(EXERCISE DETAILS): Arrange every one of the records below as a numbered list, leaving out any blank lines.

(RECORDS PROVIDED):
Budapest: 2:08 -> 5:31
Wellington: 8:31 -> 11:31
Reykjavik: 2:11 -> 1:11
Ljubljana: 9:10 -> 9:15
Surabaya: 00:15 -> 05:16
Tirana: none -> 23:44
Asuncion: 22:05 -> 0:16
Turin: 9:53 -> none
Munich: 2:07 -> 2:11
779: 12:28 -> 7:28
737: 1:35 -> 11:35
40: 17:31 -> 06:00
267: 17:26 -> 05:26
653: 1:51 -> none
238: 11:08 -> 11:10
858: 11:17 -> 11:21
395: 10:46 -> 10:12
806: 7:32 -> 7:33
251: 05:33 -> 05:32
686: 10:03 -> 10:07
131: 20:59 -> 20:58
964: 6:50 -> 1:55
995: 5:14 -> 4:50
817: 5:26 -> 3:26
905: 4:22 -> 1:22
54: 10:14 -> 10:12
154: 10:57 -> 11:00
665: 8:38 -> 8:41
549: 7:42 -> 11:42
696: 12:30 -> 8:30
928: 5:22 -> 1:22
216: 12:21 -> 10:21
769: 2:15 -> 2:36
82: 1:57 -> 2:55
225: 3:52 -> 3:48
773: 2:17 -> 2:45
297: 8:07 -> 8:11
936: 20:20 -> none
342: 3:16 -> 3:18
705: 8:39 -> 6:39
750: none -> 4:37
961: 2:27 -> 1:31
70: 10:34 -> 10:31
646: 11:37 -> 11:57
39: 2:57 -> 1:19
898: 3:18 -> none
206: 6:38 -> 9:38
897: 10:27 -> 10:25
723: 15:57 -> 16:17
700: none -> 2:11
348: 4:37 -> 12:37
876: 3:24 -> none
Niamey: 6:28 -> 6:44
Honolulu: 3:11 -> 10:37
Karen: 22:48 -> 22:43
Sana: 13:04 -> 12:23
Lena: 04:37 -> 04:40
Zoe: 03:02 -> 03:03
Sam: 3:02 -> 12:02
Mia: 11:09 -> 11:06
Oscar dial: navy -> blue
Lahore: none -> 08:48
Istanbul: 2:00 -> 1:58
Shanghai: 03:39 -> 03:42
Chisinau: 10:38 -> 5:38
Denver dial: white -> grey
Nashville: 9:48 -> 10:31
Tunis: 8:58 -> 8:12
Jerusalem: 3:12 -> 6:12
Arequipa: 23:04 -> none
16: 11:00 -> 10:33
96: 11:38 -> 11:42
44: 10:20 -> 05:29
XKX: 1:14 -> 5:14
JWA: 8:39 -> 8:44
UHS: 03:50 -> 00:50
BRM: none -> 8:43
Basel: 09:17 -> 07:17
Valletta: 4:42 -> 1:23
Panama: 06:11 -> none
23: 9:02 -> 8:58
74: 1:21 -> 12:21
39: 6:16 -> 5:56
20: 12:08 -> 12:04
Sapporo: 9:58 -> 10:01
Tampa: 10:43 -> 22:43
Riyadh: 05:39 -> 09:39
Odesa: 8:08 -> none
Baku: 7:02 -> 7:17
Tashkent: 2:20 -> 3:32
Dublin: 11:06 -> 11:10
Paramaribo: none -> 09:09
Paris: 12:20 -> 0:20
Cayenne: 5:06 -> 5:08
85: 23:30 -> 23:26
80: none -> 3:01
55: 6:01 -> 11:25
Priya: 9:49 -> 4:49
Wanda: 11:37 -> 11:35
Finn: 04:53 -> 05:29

(THE RESPONSE):
1. Budapest: 2:08 -> 5:31
2. Wellington: 8:31 -> 11:31
3. Reykjavik: 2:11 -> 1:11
4. Ljubljana: 9:10 -> 9:15
5. Surabaya: 00:15 -> 05:16
6. Tirana: none -> 23:44
7. Asuncion: 22:05 -> 0:16
8. Turin: 9:53 -> none
9. Munich: 2:07 -> 2:11
10. 779: 12:28 -> 7:28
11. 737: 1:35 -> 11:35
12. 40: 17:31 -> 06:00
13. 267: 17:26 -> 05:26
14. 653: 1:51 -> none
15. 238: 11:08 -> 11:10
16. 858: 11:17 -> 11:21
17. 395: 10:46 -> 10:12
18. 806: 7:32 -> 7:33
19. 251: 05:33 -> 05:32
20. 686: 10:03 -> 10:07
21. 131: 20:59 -> 20:58
22. 964: 6:50 -> 1:55
23. 995: 5:14 -> 4:50
24. 817: 5:26 -> 3:26
25. 905: 4:22 -> 1:22
26. 54: 10:14 -> 10:12
27. 154: 10:57 -> 11:00
28. 665: 8:38 -> 8:41
29. 549: 7:42 -> 11:42
30. 696: 12:30 -> 8:30
31. 928: 5:22 -> 1:22
32. 216: 12:21 -> 10:21
33. 769: 2:15 -> 2:36
34. 82: 1:57 -> 2:55
35. 225: 3:52 -> 3:48
36. 773: 2:17 -> 2:45
37. 297: 8:07 -> 8:11
38. 936: 20:20 -> none
39. 342: 3:16 -> 3:18
40. 705: 8:39 -> 6:39
41. 750: none -> 4:37
42. 961: 2:27 -> 1:31
43. 70: 10:34 -> 10:31
44. 646: 11:37 -> 11:57
45. 39: 2:57 -> 1:19
46. 898: 3:18 -> none
47. 206: 6:38 -> 9:38
48. 897: 10:27 -> 10:25
49. 723: 15:57 -> 16:17
50. 700: none -> 2:11
51. 348: 4:37 -> 12:37
52. 876: 3:24 -> none
53. Niamey: 6:28 -> 6:44
54. Honolulu: 3:11 -> 10:37
55. Karen: 22:48 -> 22:43
56. Sana: 13:04 -> 12:23
57. Lena: 04:37 -> 04:40
58. Zoe: 03:02 -> 03:03
59. Sam: 3:02 -> 12:02
60. Mia: 11:09 -> 11:06
61. Oscar dial: navy -> blue
62. Lahore: none -> 08:48
63. Istanbul: 2:00 -> 1:58
64. Shanghai: 03:39 -> 03:42
65. Chisinau: 10:38 -> 5:38
66. Denver dial: white -> grey
67. Nashville: 9:48 -> 10:31
68. Tunis: 8:58 -> 8:12
69. Jerusalem: 3:12 -> 6:12
70. Arequipa: 23:04 -> none
71. 16: 11:00 -> 10:33
72. 96: 11:38 -> 11:42
73. 44: 10:20 -> 05:29
74. XKX: 1:14 -> 5:14
75. JWA: 8:39 -> 8:44
76. UHS: 03:50 -> 00:50
77. BRM: none -> 8:43
78. Basel: 09:17 -> 07:17
79. Valletta: 4:42 -> 1:23
80. Panama: 06:11 -> none
81. 23: 9:02 -> 8:58
82. 74: 1:21 -> 12:21
83. 39: 6:16 -> 5:56
84. 20: 12:08 -> 12:04
85. Sapporo: 9:58 -> 10:01
86. Tampa: 10:43 -> 22:43
87. Riyadh: 05:39 -> 09:39
88. Odesa: 8:08 -> none
89. Baku: 7:02 -> 7:17
90. Tashkent: 2:20 -> 3:32
91. Dublin: 11:06 -> 11:10
92. Paramaribo: none -> 09:09
93. Paris: 12:20 -> 0:20
94. Cayenne: 5:06 -> 5:08
95. 85: 23:30 -> 23:26
96. 80: none -> 3:01
97. 55: 6:01 -> 11:25
98. Priya: 9:49 -> 4:49
99. Wanda: 11:37 -> 11:35
100. Finn: 04:53 -> 05:29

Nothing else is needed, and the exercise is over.